Repeat exactly the lines of the entries below from the one with "black soap dispenser" through the one with "none -> green apple [548,249,585,284]", both ends included, and nothing else.

### RECORDS SHOWN:
■ ■ ■ ■ ■

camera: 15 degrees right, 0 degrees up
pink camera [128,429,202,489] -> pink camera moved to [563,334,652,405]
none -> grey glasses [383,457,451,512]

■ ■ ■ ■ ■

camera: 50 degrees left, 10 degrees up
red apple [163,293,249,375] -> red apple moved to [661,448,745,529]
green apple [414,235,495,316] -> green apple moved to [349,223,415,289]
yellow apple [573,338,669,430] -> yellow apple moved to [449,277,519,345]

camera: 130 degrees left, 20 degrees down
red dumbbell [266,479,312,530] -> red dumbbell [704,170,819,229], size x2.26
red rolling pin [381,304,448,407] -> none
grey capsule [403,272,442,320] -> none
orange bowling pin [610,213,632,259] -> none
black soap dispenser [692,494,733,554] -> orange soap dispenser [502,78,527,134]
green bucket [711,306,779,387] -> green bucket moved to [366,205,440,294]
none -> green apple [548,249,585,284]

■ ■ ■ ■ ■

### TASK RESULT:
black soap dispenser [692,494,733,554] -> orange soap dispenser [502,78,527,134]
green bucket [711,306,779,387] -> green bucket moved to [366,205,440,294]
none -> green apple [548,249,585,284]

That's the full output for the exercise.